== REQUIRED ACTION ==
The span to copy runs from the line containing "U106: OR 74HC32" to the last line below. Copy it exactly, with nothing else.

= = = = = = =

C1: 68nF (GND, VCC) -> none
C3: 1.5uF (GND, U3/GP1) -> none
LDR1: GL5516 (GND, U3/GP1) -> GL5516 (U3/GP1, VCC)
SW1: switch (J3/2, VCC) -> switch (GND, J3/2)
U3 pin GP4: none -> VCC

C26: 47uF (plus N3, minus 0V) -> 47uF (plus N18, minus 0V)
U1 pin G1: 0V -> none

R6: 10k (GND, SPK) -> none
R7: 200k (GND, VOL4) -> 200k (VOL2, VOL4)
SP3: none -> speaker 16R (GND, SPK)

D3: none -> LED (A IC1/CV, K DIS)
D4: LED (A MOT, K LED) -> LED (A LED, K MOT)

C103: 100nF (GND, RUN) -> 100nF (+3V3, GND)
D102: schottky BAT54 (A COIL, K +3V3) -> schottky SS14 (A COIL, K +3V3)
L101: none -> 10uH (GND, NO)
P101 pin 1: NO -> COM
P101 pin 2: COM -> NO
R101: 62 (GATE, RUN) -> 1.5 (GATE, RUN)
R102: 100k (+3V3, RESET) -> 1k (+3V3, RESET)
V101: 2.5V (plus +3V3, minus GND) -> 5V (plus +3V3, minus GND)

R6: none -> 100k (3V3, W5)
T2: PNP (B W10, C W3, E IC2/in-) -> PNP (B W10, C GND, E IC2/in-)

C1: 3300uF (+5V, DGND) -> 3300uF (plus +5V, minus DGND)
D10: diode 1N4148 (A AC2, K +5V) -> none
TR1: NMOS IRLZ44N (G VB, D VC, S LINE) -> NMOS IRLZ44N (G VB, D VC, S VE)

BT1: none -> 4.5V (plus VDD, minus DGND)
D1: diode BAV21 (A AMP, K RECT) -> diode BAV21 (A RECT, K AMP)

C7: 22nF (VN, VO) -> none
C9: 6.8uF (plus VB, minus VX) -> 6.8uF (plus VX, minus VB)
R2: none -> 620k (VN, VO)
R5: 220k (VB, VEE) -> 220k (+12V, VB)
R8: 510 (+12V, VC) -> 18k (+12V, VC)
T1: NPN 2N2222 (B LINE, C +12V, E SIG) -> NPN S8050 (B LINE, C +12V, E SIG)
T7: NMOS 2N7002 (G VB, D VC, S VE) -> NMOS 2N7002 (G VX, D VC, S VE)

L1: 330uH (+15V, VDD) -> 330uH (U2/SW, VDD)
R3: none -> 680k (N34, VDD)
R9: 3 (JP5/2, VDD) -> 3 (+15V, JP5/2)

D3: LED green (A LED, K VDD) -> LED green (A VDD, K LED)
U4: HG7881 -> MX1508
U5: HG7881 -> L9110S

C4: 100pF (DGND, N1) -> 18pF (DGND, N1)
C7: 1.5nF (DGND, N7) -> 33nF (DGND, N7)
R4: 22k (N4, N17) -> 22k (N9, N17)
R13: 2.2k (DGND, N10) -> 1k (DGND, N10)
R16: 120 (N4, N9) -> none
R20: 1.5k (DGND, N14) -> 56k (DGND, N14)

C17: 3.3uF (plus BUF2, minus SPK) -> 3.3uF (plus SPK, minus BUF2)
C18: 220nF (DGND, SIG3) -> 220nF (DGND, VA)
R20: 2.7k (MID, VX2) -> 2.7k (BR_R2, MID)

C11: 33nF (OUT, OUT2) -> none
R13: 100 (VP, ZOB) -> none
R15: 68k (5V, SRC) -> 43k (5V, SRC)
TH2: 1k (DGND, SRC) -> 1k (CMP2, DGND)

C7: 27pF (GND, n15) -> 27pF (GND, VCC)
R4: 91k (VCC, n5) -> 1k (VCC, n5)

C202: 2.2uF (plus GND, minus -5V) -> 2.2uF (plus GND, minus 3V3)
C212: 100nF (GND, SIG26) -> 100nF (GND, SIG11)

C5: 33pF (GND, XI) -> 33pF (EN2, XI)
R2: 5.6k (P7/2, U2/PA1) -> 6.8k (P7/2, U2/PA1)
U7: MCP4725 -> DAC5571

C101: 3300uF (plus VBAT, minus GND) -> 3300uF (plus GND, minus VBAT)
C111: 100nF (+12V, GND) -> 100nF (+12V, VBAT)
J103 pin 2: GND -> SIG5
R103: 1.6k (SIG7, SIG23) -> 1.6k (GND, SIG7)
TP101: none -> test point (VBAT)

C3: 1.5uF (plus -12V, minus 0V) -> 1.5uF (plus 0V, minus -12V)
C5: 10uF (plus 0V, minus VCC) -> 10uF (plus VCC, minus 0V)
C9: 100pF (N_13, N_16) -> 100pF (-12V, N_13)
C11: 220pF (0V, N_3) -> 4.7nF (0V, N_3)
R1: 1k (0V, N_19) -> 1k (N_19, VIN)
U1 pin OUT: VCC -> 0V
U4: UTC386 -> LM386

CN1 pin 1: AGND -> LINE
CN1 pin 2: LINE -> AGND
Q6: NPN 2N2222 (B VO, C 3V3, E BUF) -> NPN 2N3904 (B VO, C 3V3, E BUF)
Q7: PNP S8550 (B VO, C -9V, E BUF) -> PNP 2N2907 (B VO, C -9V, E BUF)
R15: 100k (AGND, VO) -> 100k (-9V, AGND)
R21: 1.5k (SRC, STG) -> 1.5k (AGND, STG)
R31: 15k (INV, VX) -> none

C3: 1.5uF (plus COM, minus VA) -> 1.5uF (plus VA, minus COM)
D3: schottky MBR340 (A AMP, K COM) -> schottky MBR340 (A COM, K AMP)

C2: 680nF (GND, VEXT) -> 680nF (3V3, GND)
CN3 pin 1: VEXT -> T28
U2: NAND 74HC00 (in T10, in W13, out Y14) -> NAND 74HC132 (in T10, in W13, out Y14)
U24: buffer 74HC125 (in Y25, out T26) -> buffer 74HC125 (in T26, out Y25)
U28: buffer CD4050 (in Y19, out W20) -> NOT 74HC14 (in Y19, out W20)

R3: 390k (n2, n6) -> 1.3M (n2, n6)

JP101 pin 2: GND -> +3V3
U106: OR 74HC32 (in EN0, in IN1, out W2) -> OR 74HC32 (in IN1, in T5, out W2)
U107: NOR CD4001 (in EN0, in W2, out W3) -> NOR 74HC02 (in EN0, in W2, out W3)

= = = = = = =

== TASK OUTPUT ==
U106: OR 74HC32 (in EN0, in IN1, out W2) -> OR 74HC32 (in IN1, in T5, out W2)
U107: NOR CD4001 (in EN0, in W2, out W3) -> NOR 74HC02 (in EN0, in W2, out W3)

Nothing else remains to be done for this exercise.